#### [RECORDS PROVIDED]
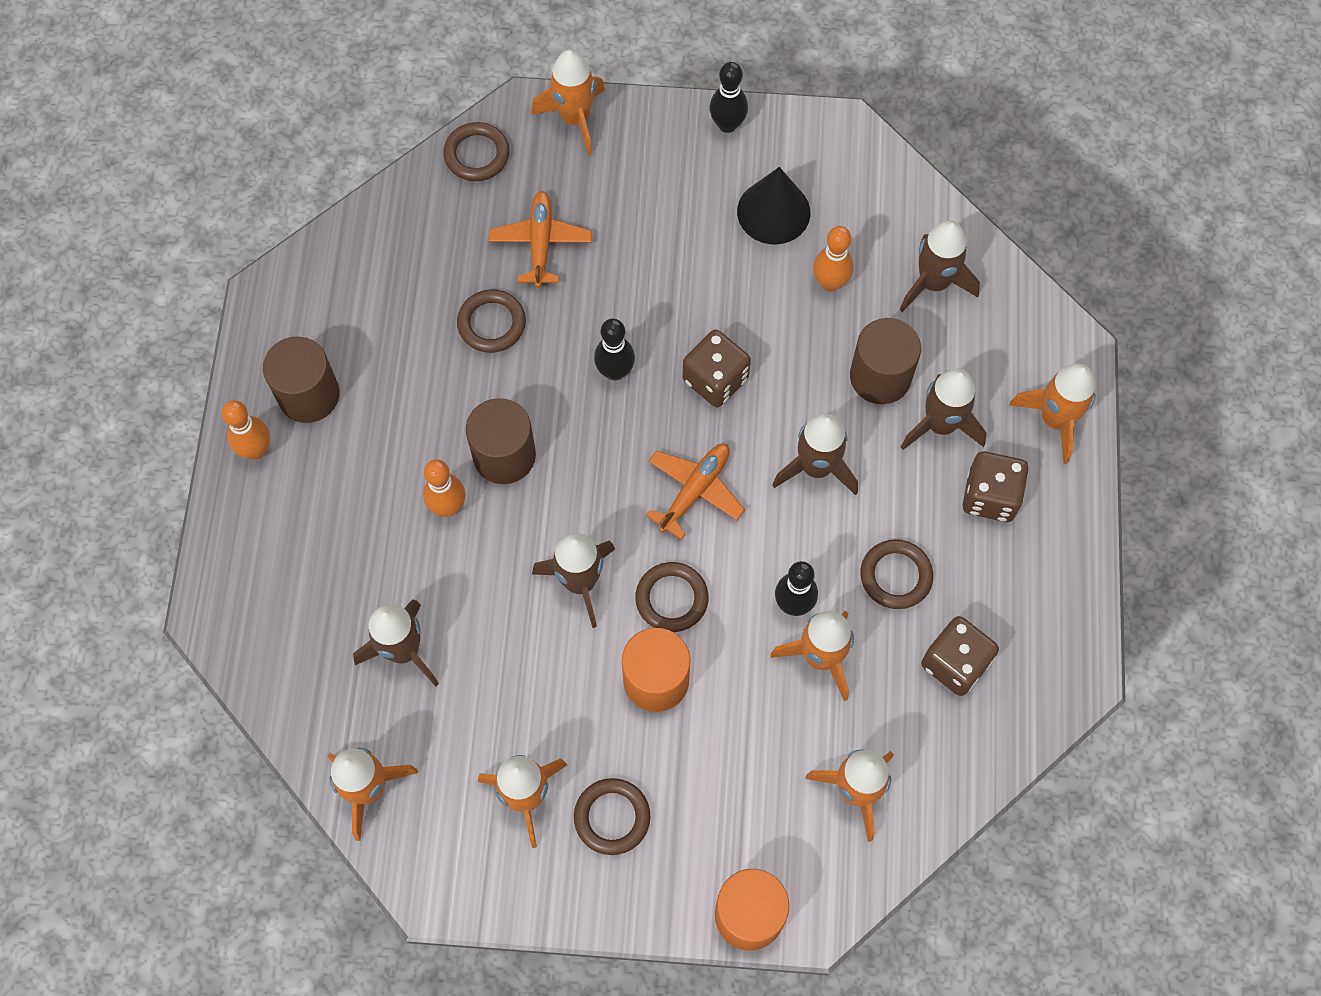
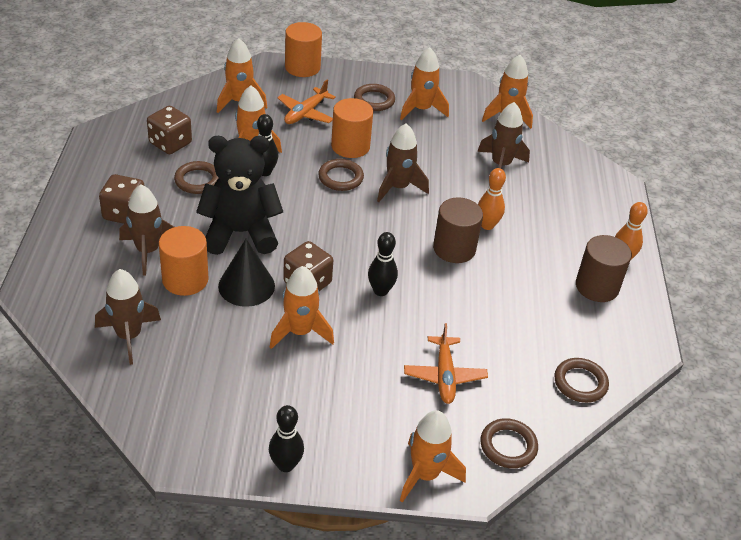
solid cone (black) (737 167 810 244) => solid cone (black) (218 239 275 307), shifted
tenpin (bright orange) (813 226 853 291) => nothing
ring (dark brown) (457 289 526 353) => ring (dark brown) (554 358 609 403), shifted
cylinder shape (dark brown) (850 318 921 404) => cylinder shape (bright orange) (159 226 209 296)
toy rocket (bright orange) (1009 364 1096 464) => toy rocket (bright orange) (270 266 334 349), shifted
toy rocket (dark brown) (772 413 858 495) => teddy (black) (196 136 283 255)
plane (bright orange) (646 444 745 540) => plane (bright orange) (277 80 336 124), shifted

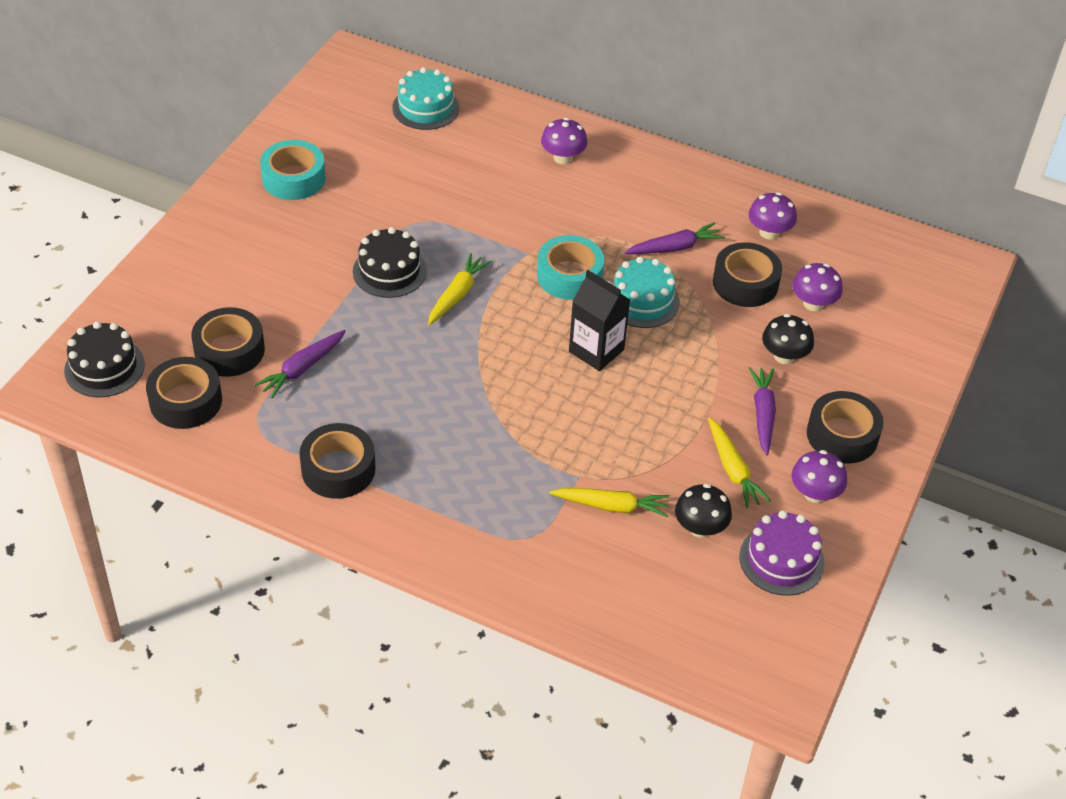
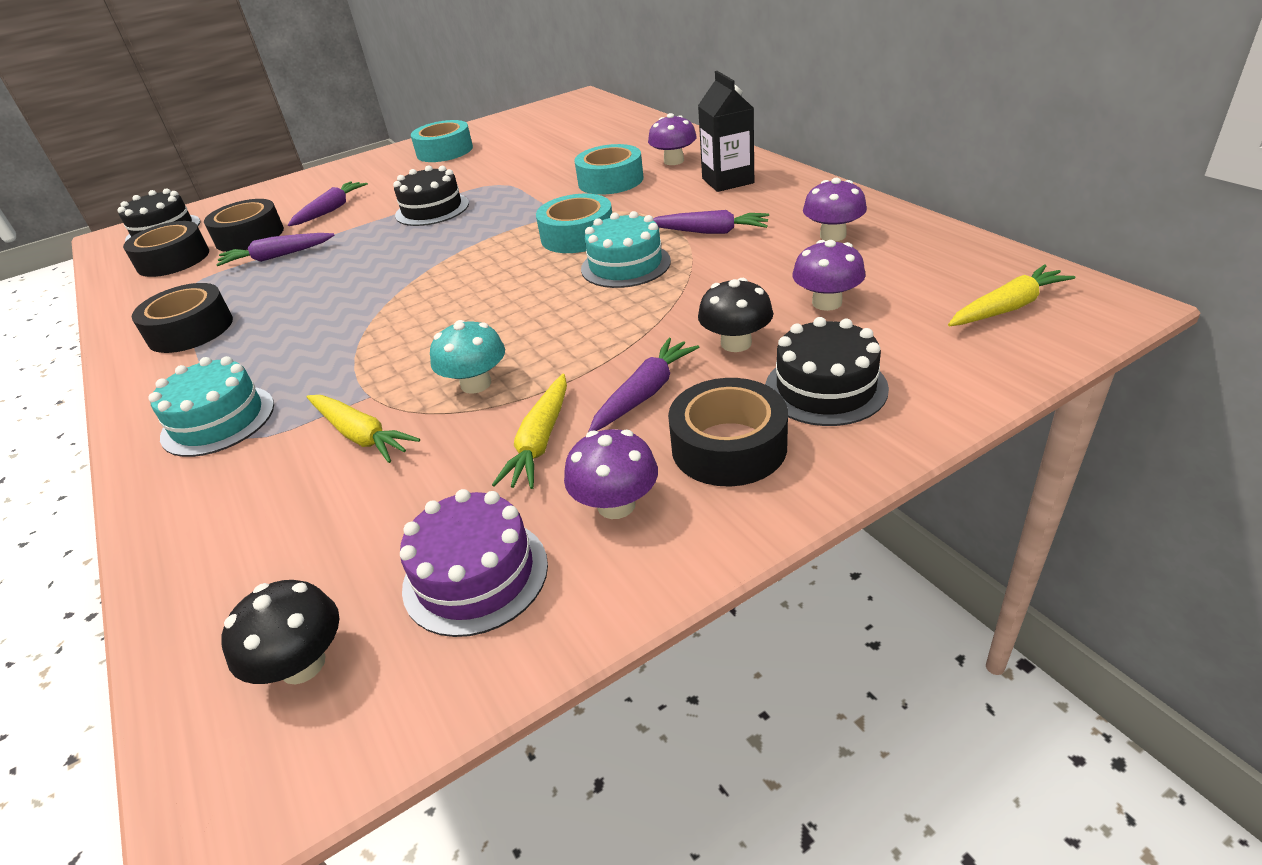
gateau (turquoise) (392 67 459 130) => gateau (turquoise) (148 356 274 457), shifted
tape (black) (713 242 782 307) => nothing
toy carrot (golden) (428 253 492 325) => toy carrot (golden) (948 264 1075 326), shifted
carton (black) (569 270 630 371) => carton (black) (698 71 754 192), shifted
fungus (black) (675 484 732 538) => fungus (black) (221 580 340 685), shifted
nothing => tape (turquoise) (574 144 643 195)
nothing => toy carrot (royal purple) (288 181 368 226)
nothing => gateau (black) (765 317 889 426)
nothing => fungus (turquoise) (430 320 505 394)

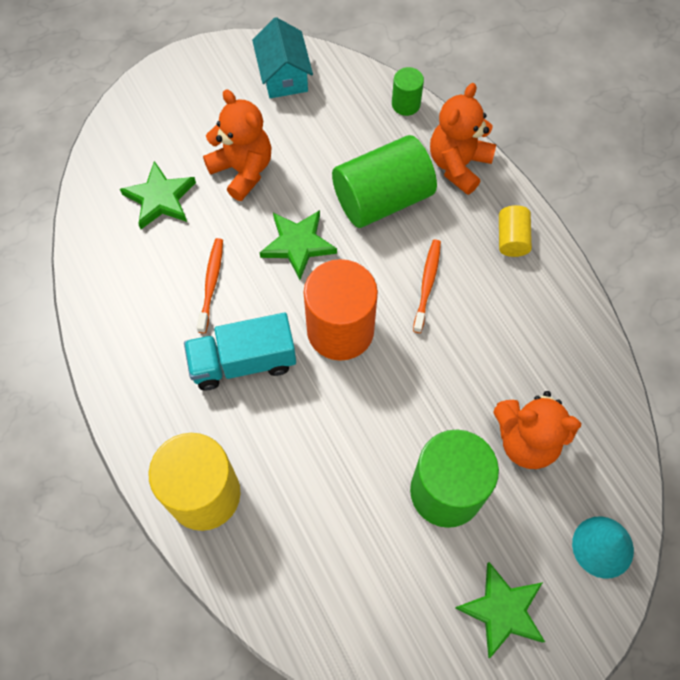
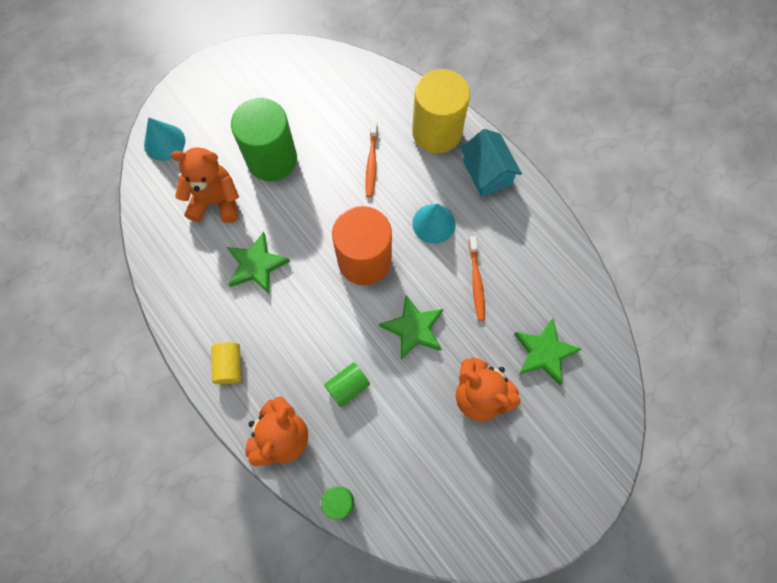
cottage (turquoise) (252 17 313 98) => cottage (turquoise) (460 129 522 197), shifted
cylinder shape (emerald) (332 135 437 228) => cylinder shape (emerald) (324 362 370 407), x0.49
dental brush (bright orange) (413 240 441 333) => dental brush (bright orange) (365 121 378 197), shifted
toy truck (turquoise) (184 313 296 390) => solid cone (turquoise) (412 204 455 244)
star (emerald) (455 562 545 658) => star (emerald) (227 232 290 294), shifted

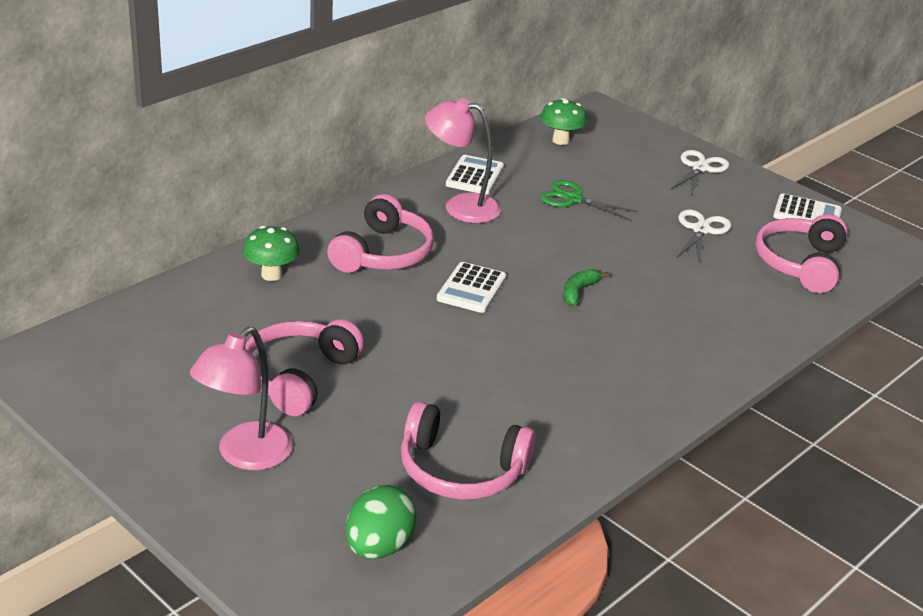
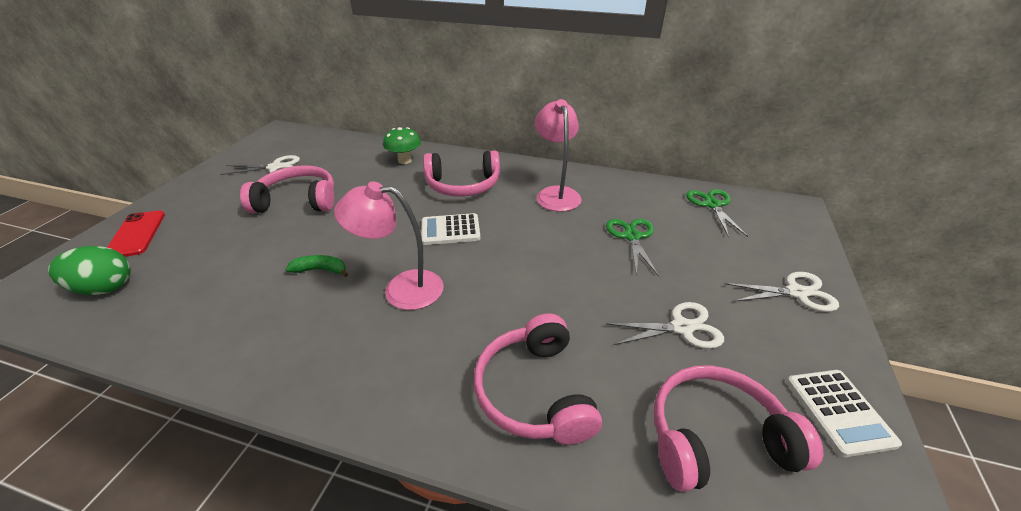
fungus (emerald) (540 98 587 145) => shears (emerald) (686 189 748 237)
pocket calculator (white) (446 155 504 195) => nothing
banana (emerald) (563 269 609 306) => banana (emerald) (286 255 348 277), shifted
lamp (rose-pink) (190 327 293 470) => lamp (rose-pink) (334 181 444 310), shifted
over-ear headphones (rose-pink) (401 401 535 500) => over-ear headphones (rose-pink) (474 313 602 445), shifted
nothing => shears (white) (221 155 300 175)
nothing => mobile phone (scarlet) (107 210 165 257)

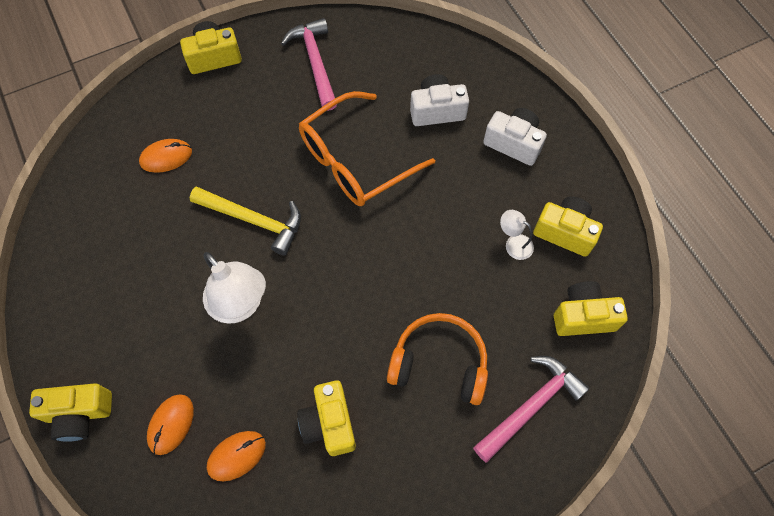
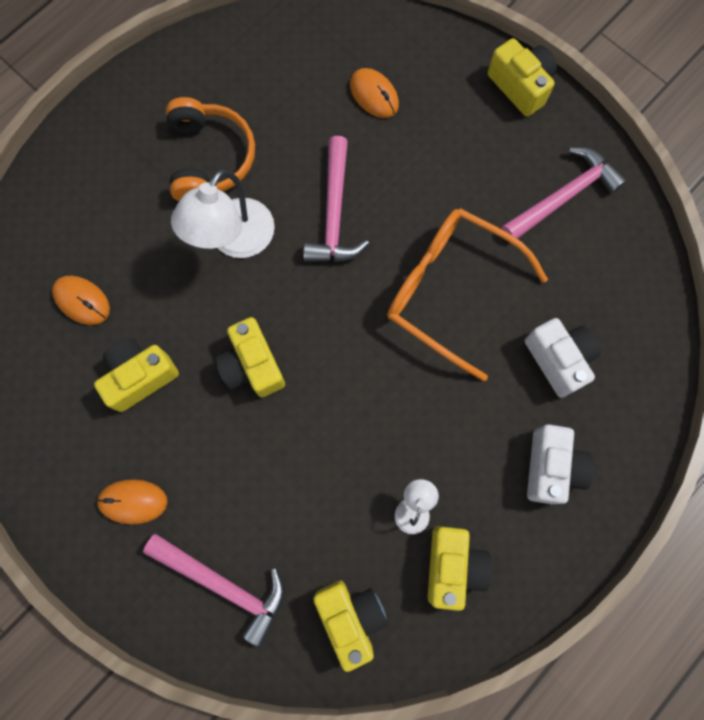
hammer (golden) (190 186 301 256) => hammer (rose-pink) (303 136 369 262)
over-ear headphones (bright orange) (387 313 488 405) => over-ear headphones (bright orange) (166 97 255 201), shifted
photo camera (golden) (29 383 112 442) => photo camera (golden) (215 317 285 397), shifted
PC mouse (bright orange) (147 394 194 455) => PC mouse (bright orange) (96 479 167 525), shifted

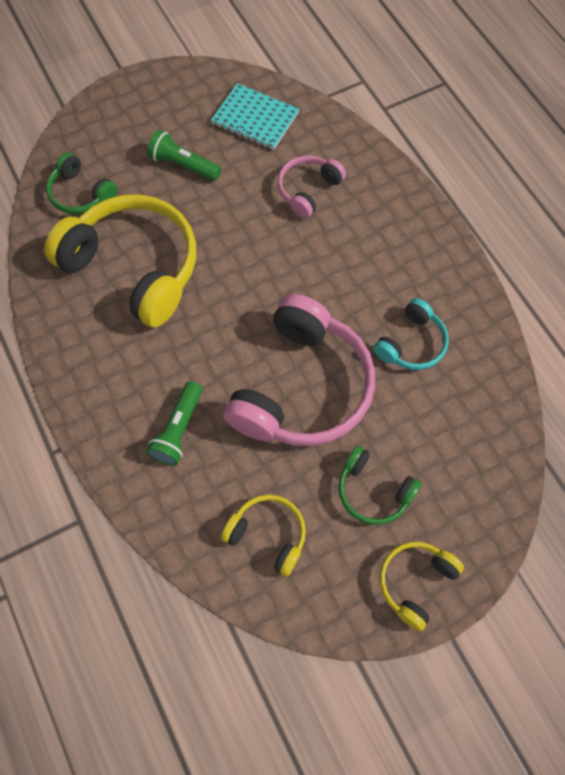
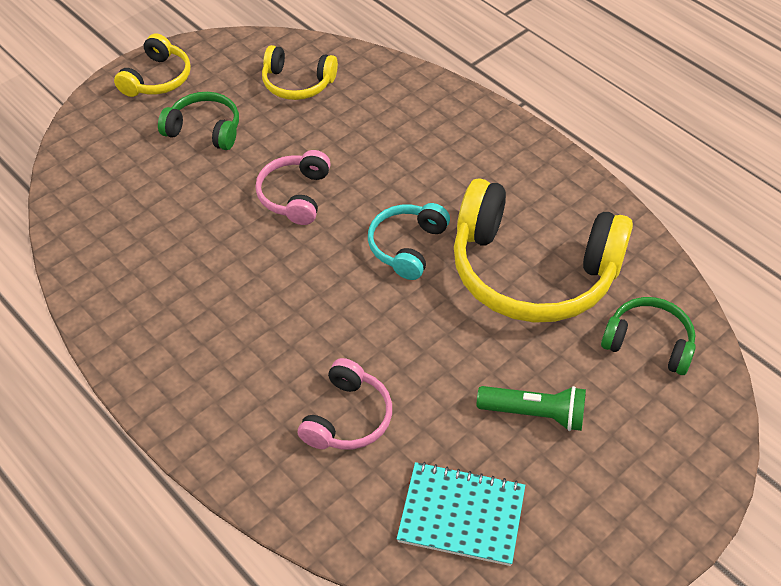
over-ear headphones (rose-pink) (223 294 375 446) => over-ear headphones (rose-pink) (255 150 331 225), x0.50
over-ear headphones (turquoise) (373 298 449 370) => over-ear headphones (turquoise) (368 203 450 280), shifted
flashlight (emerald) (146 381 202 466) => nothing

#### [TASK DETAILS]
What belongs in the answer is each line above, reproduced exactly, and no picture.

#### [COMPLETED TASK]
solid cone (black) (737 167 810 244) => solid cone (black) (218 239 275 307), shifted
tenpin (bright orange) (813 226 853 291) => nothing
ring (dark brown) (457 289 526 353) => ring (dark brown) (554 358 609 403), shifted
cylinder shape (dark brown) (850 318 921 404) => cylinder shape (bright orange) (159 226 209 296)
toy rocket (bright orange) (1009 364 1096 464) => toy rocket (bright orange) (270 266 334 349), shifted
toy rocket (dark brown) (772 413 858 495) => teddy (black) (196 136 283 255)
plane (bright orange) (646 444 745 540) => plane (bright orange) (277 80 336 124), shifted

gateau (turquoise) (392 67 459 130) => gateau (turquoise) (148 356 274 457), shifted
tape (black) (713 242 782 307) => nothing
toy carrot (golden) (428 253 492 325) => toy carrot (golden) (948 264 1075 326), shifted
carton (black) (569 270 630 371) => carton (black) (698 71 754 192), shifted
fungus (black) (675 484 732 538) => fungus (black) (221 580 340 685), shifted
nothing => tape (turquoise) (574 144 643 195)
nothing => toy carrot (royal purple) (288 181 368 226)
nothing => gateau (black) (765 317 889 426)
nothing => fungus (turquoise) (430 320 505 394)

cottage (turquoise) (252 17 313 98) => cottage (turquoise) (460 129 522 197), shifted
cylinder shape (emerald) (332 135 437 228) => cylinder shape (emerald) (324 362 370 407), x0.49
dental brush (bright orange) (413 240 441 333) => dental brush (bright orange) (365 121 378 197), shifted
toy truck (turquoise) (184 313 296 390) => solid cone (turquoise) (412 204 455 244)
star (emerald) (455 562 545 658) => star (emerald) (227 232 290 294), shifted

fungus (emerald) (540 98 587 145) => shears (emerald) (686 189 748 237)
pocket calculator (white) (446 155 504 195) => nothing
banana (emerald) (563 269 609 306) => banana (emerald) (286 255 348 277), shifted
lamp (rose-pink) (190 327 293 470) => lamp (rose-pink) (334 181 444 310), shifted
over-ear headphones (rose-pink) (401 401 535 500) => over-ear headphones (rose-pink) (474 313 602 445), shifted
nothing => shears (white) (221 155 300 175)
nothing => mobile phone (scarlet) (107 210 165 257)

hammer (golden) (190 186 301 256) => hammer (rose-pink) (303 136 369 262)
over-ear headphones (bright orange) (387 313 488 405) => over-ear headphones (bright orange) (166 97 255 201), shifted
photo camera (golden) (29 383 112 442) => photo camera (golden) (215 317 285 397), shifted
PC mouse (bright orange) (147 394 194 455) => PC mouse (bright orange) (96 479 167 525), shifted

over-ear headphones (rose-pink) (223 294 375 446) => over-ear headphones (rose-pink) (255 150 331 225), x0.50
over-ear headphones (turquoise) (373 298 449 370) => over-ear headphones (turquoise) (368 203 450 280), shifted
flashlight (emerald) (146 381 202 466) => nothing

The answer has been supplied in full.